### Task to carry out
Return each line of the records that contains the string "brackets", copied in full. Case counts.
# # # #
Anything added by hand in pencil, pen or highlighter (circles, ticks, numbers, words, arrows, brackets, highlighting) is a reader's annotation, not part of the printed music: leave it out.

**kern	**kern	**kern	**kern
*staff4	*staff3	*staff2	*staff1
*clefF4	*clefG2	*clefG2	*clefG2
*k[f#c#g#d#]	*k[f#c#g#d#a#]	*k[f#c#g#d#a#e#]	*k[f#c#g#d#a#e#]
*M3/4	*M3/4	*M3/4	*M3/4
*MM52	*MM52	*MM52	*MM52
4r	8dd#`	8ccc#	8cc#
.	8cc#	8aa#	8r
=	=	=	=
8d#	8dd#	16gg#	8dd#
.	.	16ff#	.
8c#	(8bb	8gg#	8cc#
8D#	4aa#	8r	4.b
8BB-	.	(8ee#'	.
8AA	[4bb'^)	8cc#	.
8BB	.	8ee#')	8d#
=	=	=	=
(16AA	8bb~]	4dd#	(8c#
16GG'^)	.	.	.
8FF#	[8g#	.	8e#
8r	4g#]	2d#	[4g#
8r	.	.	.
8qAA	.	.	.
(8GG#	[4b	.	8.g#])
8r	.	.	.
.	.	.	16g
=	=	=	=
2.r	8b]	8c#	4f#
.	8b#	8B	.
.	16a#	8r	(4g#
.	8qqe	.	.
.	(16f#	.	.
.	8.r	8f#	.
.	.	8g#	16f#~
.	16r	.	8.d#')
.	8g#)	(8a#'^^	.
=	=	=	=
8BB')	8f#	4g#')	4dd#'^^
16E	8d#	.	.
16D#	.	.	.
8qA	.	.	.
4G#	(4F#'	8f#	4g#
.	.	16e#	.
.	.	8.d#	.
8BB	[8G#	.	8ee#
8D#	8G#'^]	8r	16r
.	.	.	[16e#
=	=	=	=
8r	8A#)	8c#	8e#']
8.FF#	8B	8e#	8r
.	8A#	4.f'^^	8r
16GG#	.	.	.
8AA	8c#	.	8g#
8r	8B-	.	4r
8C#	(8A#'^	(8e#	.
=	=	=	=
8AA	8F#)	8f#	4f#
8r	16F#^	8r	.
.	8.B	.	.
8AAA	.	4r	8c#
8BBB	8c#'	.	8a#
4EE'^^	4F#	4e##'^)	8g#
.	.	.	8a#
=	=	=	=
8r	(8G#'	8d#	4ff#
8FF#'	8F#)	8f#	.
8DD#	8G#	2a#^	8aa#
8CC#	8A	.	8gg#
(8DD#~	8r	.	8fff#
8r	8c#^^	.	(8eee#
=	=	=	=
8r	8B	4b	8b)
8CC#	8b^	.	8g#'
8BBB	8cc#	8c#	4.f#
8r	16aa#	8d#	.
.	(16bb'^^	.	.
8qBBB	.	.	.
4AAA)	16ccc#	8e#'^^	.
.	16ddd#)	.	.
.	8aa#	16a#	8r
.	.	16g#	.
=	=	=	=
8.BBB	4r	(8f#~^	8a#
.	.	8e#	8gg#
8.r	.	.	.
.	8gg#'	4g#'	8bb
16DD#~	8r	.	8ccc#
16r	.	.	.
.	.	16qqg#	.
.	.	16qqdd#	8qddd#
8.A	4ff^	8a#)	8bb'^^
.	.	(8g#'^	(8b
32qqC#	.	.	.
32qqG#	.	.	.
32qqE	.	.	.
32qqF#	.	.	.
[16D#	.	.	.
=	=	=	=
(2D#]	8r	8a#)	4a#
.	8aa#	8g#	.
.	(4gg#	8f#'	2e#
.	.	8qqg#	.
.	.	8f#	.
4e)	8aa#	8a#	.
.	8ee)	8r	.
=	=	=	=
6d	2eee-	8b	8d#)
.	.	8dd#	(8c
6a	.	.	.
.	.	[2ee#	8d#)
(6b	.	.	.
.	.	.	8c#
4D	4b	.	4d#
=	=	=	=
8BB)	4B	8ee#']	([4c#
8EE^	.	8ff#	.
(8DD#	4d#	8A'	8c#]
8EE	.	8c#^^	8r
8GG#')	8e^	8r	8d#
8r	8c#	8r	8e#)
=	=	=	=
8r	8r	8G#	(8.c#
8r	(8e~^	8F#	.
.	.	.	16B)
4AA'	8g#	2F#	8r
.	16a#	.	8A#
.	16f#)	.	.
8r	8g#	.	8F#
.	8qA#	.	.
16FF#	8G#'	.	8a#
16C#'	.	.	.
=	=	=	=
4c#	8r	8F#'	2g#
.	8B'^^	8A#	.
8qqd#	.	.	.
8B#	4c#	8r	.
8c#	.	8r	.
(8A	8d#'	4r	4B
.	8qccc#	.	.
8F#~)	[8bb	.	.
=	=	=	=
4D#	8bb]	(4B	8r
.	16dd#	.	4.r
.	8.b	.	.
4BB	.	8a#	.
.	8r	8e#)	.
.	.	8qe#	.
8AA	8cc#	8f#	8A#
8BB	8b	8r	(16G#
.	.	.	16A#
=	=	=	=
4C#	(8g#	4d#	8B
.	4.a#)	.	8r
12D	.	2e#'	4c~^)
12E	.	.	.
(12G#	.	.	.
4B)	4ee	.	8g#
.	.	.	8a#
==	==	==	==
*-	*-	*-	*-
# # # #
### Answer to this problem
Anything added by hand in pencil, pen or highlighter (circles, ticks, numbers, words, arrows, brackets, highlighting) is a reader's annotation, not part of the printed music: leave it out.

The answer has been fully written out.